*EXERCISE INSTRUCTIONS:* Find the line with "camera: 25 degrees right, 15 degrees down" and the line with "(633, 222) = (499, 213): pink" in the entries below; output exactly those two lines, every line between them, and no others.

*MATERIAL FOR THE TASK:*
* * * * * * * * *

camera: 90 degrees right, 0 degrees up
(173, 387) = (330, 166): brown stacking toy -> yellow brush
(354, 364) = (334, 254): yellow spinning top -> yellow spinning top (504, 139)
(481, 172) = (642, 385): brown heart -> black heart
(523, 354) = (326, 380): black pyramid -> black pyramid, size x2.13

* * * * * * * * *

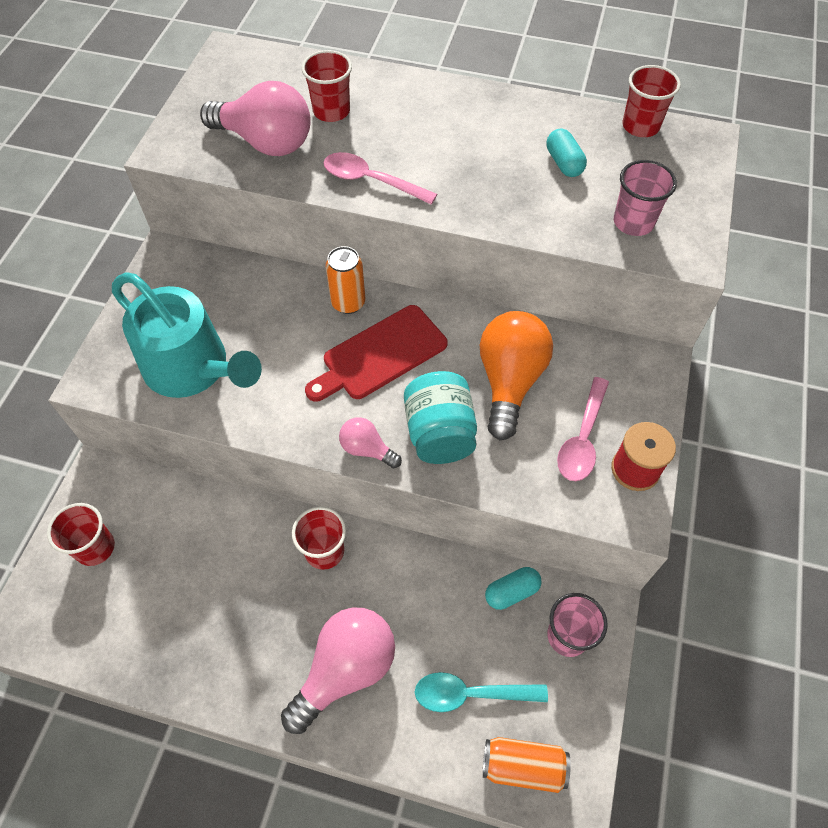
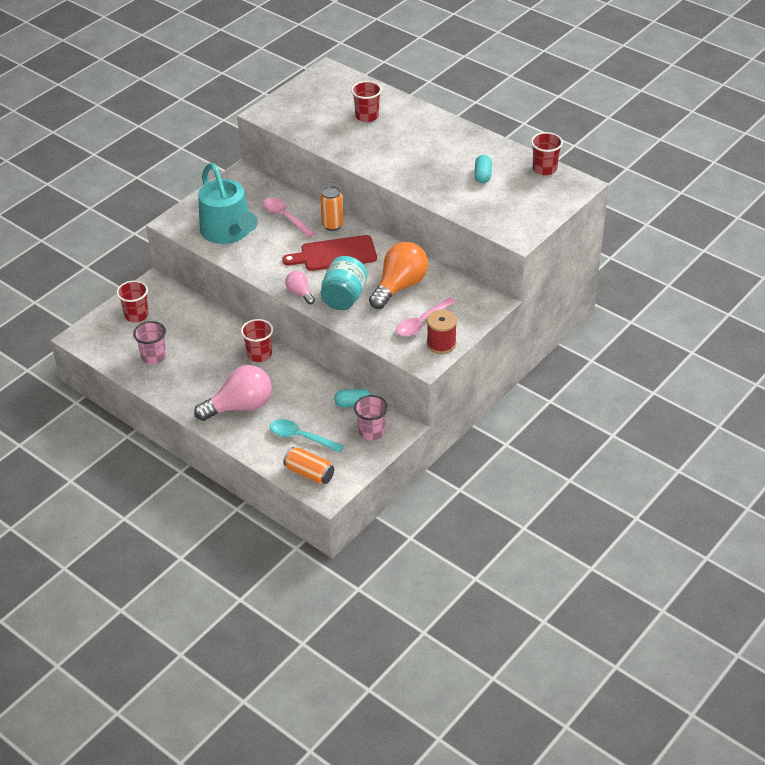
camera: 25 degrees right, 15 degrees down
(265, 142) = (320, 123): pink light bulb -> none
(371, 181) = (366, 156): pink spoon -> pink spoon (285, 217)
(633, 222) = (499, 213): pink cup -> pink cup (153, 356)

* * * * * * * * *

*RESULT:*
camera: 25 degrees right, 15 degrees down
(265, 142) = (320, 123): pink light bulb -> none
(371, 181) = (366, 156): pink spoon -> pink spoon (285, 217)
(633, 222) = (499, 213): pink cup -> pink cup (153, 356)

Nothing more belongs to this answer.